▸ Directions
Please repeat, from the entries that follow, the lines from the one containing "brown domino [226,318,283,358]" through the one containing "none -> brown cactus [500,93,565,206]" exactly, adding nothing.

▸ Source information
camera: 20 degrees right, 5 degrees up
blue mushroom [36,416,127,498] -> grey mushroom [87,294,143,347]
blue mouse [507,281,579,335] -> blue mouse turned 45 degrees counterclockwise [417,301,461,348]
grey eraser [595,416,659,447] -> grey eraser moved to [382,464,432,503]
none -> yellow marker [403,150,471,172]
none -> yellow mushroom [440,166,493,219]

==

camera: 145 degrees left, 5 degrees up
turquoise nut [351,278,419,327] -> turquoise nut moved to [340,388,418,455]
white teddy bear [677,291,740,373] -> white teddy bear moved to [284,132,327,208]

--

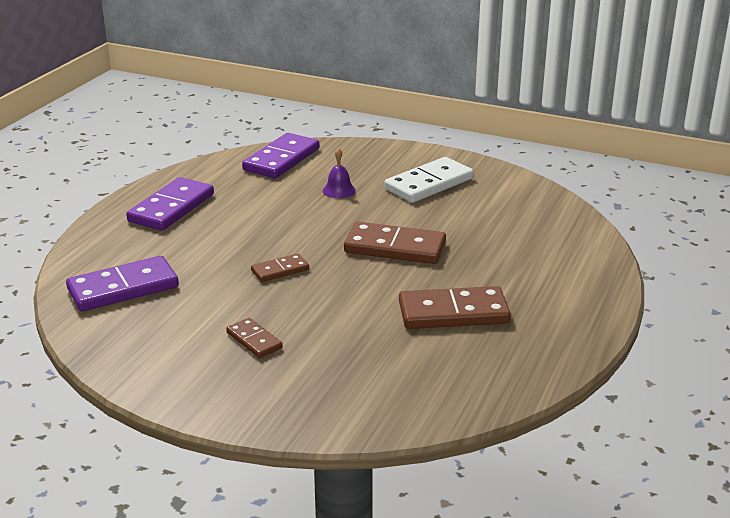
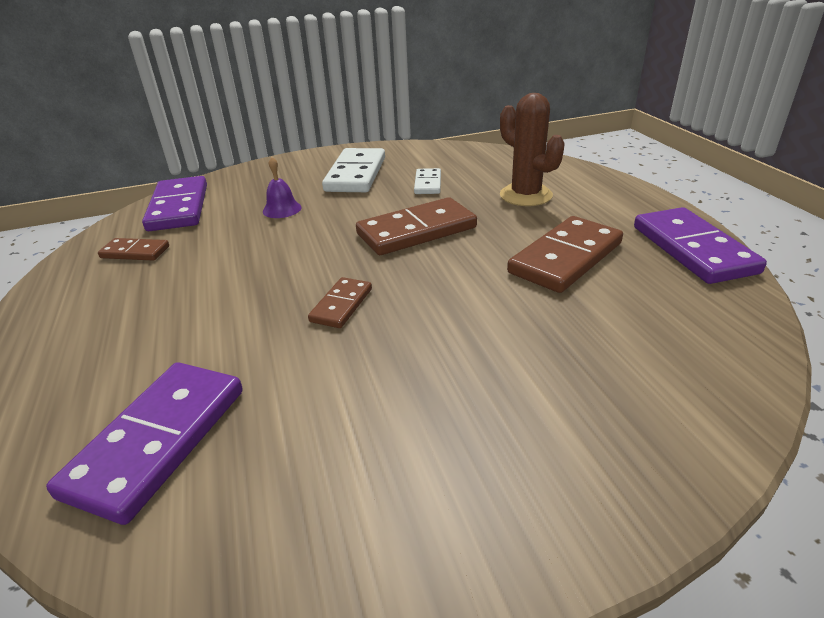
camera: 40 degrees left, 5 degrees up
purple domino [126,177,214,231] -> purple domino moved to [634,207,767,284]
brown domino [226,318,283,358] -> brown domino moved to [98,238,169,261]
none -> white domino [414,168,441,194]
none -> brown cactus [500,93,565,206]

▸ Your solution
brown domino [226,318,283,358] -> brown domino moved to [98,238,169,261]
none -> white domino [414,168,441,194]
none -> brown cactus [500,93,565,206]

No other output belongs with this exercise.